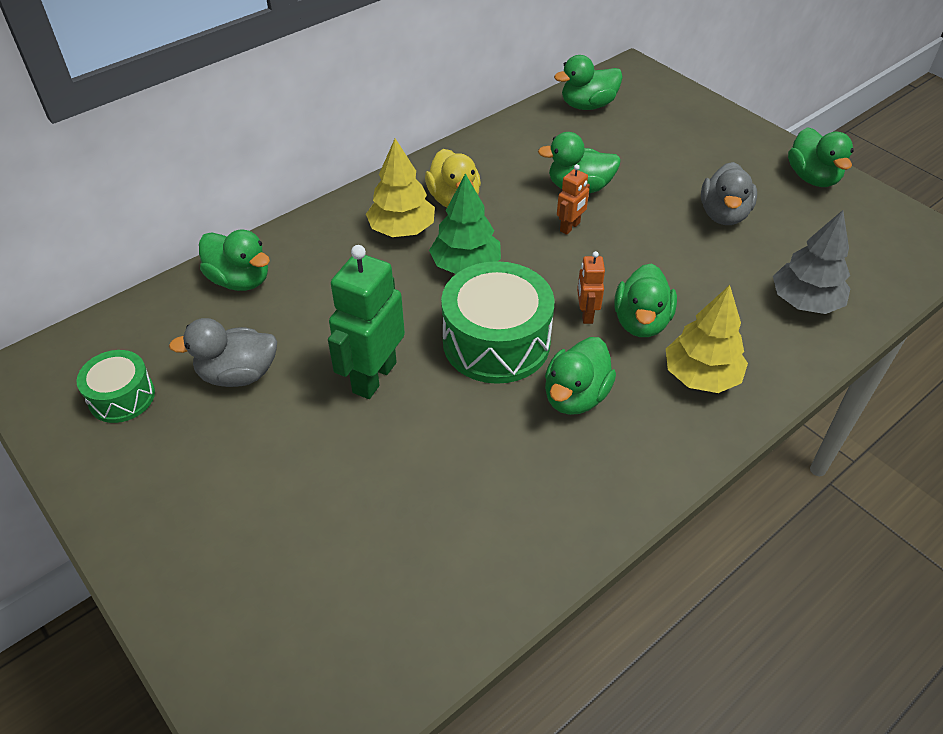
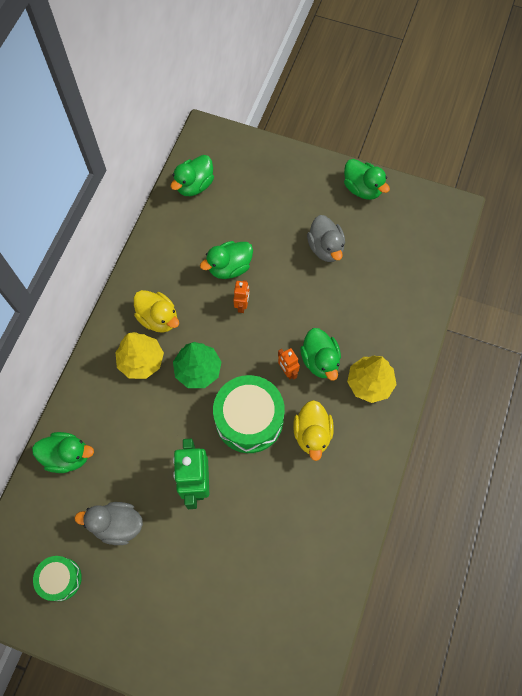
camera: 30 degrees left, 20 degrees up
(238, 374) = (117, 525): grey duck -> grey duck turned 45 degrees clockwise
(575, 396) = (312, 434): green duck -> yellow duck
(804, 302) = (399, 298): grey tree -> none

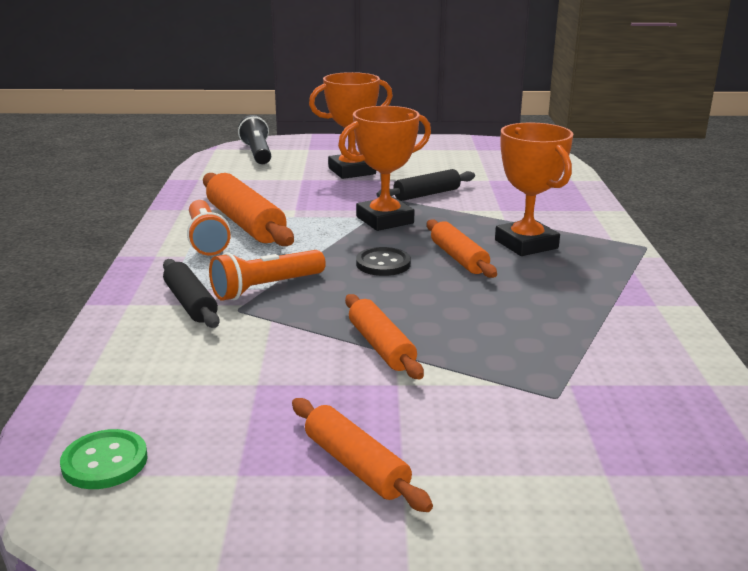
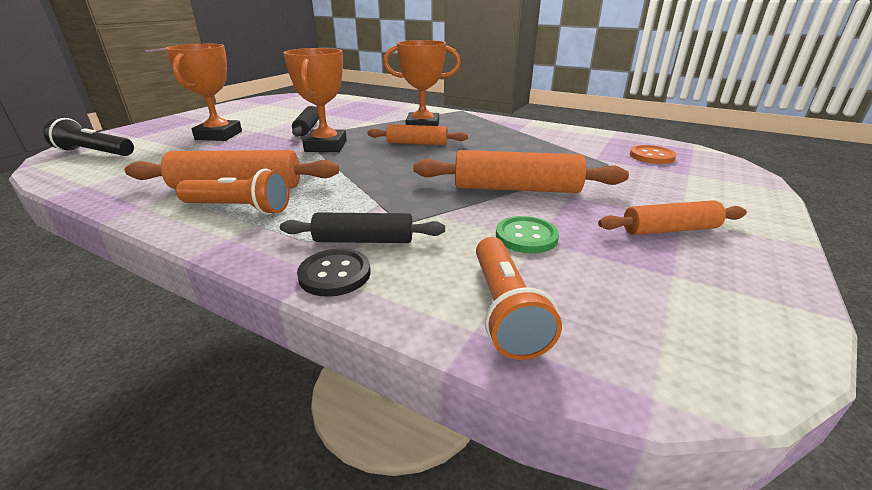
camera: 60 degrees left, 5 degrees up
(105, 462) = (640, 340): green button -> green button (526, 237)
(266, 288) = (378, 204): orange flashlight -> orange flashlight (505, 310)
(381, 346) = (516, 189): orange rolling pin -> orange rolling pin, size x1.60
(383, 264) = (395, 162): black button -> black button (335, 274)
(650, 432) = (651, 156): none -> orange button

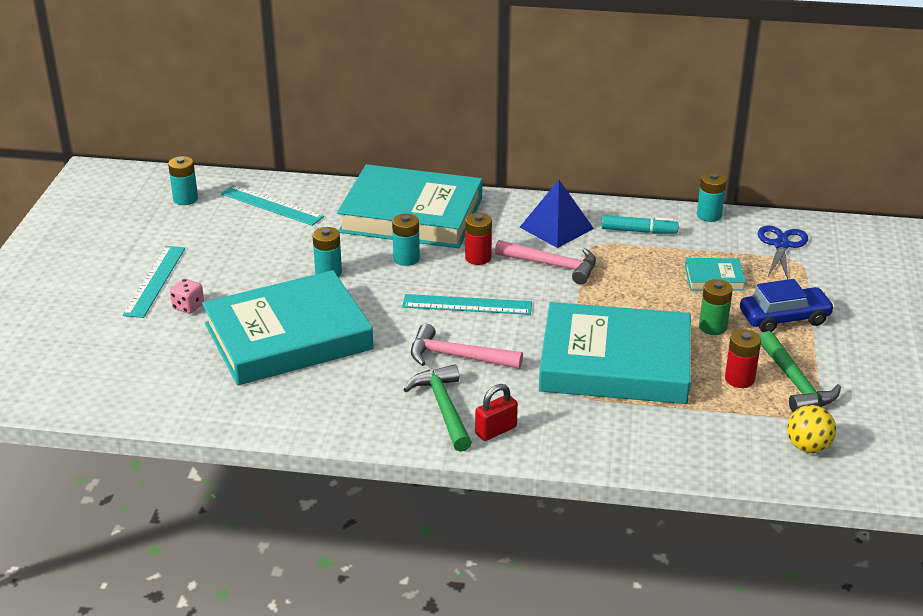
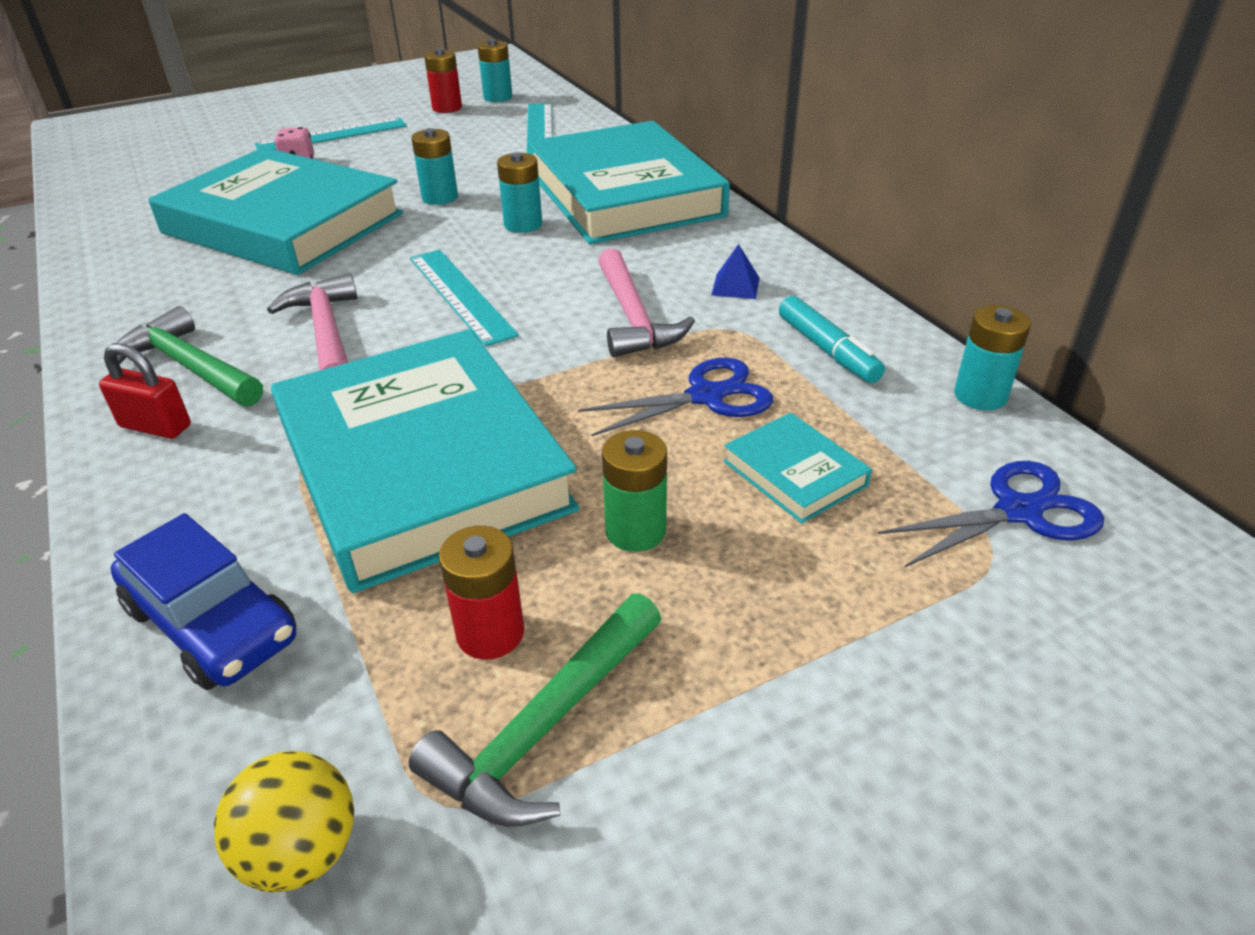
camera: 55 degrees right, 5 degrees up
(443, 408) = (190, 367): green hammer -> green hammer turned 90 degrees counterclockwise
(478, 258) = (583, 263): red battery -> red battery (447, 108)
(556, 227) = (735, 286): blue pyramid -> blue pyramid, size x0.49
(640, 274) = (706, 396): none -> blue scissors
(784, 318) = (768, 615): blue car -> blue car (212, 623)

※ ※ ※

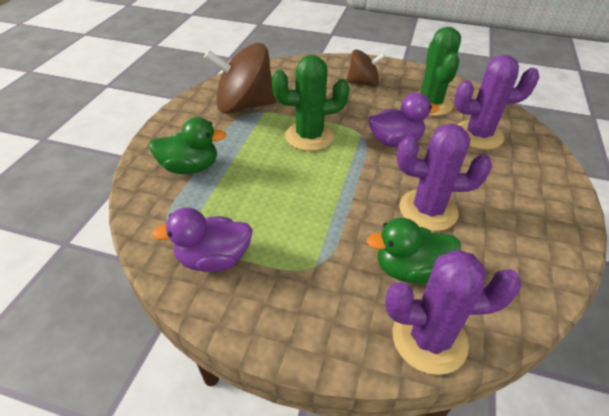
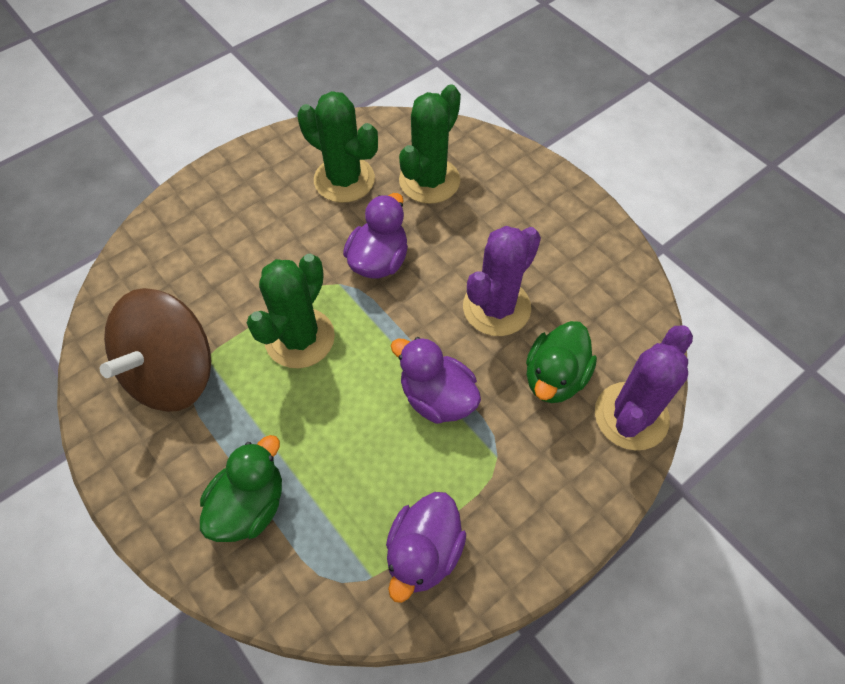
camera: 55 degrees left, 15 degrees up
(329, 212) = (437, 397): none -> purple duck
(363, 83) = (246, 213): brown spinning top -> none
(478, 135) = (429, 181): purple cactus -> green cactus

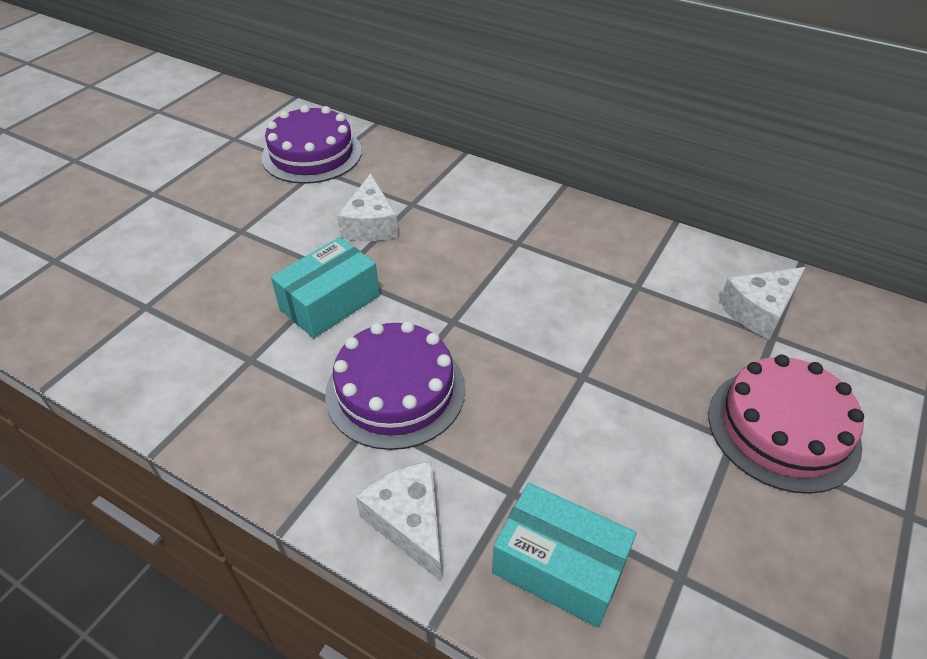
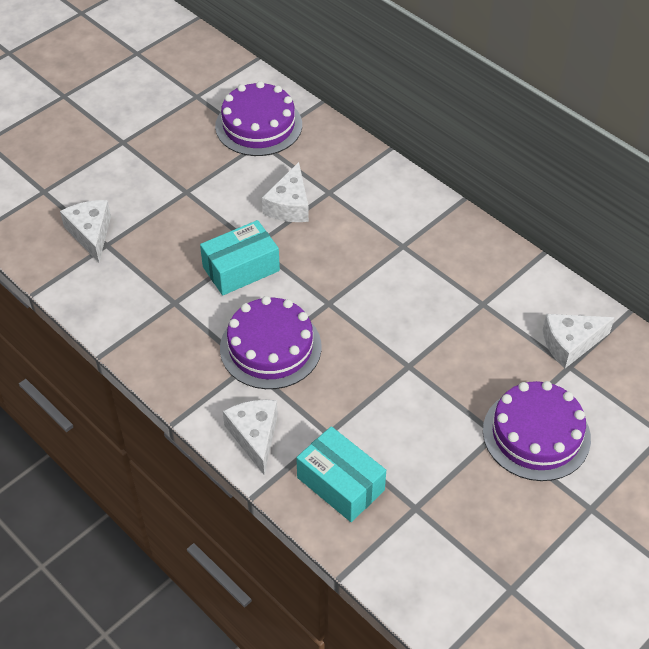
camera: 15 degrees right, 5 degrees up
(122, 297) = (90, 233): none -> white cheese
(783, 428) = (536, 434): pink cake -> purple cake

※ ※ ※

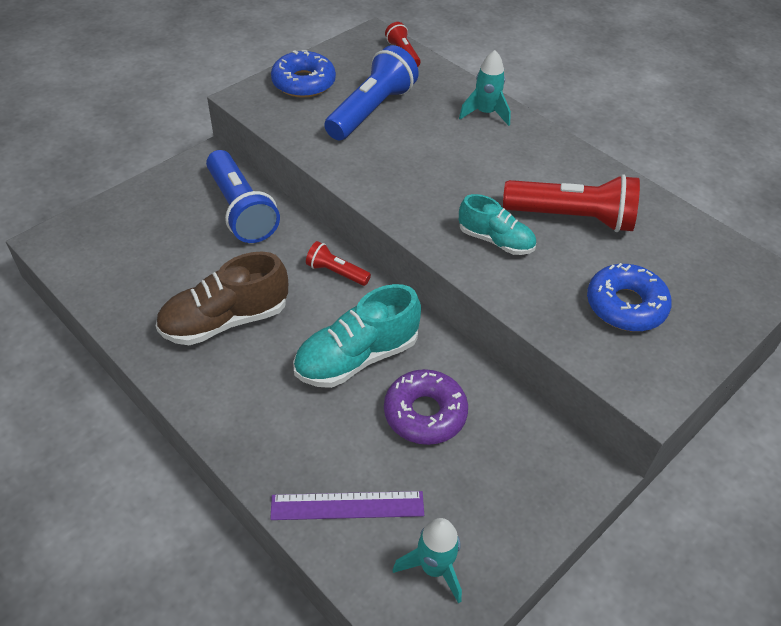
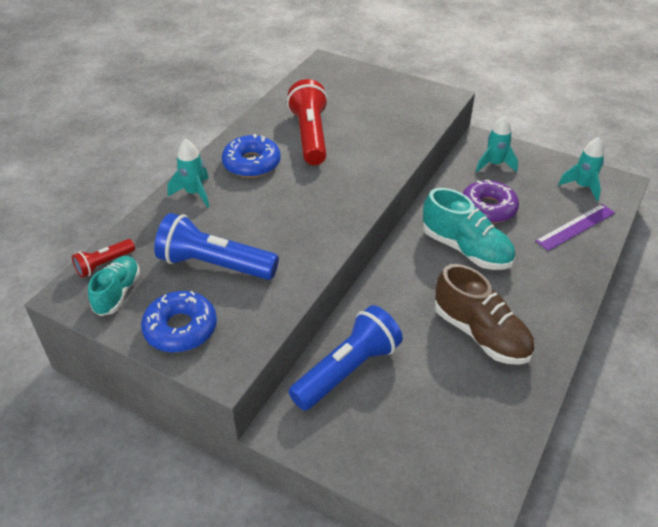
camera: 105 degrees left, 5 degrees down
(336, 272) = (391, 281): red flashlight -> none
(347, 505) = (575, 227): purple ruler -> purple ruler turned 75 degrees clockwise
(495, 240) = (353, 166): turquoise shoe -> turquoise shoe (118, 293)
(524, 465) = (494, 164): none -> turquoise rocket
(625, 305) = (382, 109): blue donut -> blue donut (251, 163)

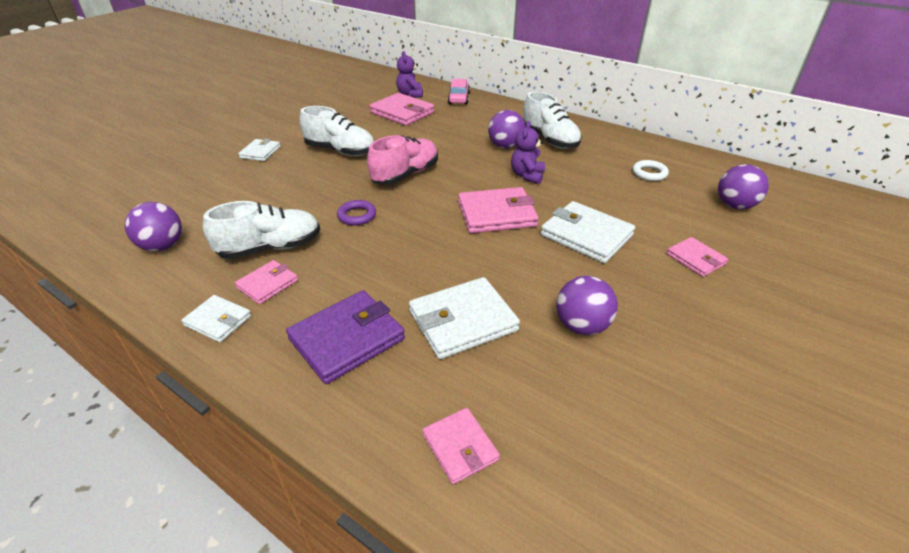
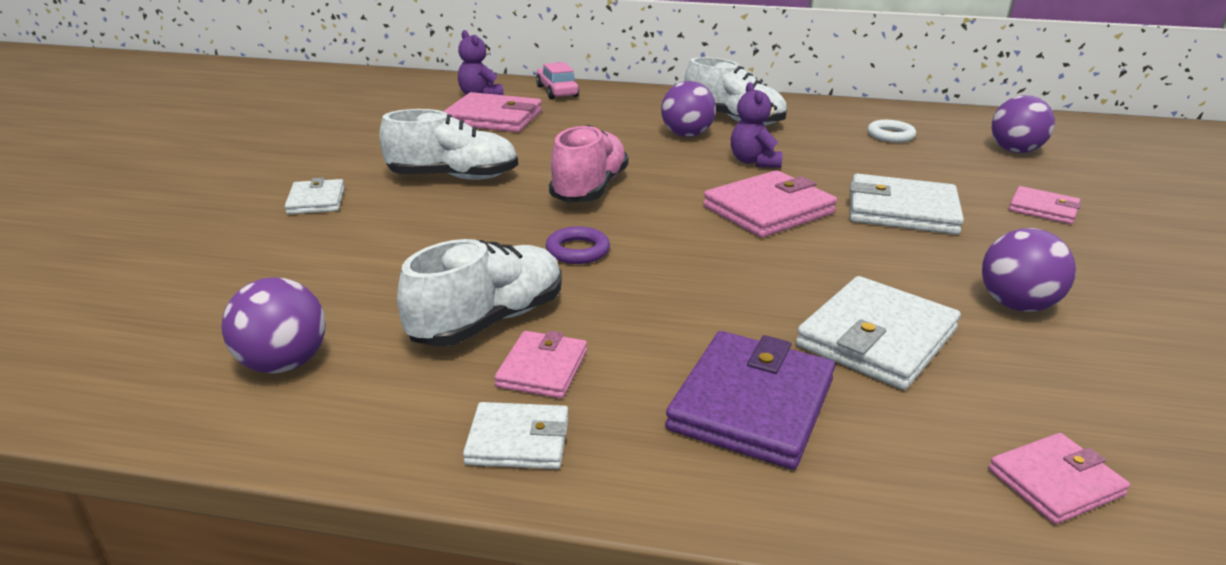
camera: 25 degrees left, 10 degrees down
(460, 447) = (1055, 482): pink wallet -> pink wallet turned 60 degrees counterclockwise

※ ※ ※

> Directions for this task:
Go to the line above holding "(383, 264) = (395, 162): black", then copy exactly each line down to and including the one holding "(443, 408) = (190, 367): green", leaving pictures out.

> Solution to this problem:
(383, 264) = (395, 162): black button -> black button (335, 274)
(650, 432) = (651, 156): none -> orange button

camera: 55 degrees right, 5 degrees up
(443, 408) = (190, 367): green hammer -> green hammer turned 90 degrees counterclockwise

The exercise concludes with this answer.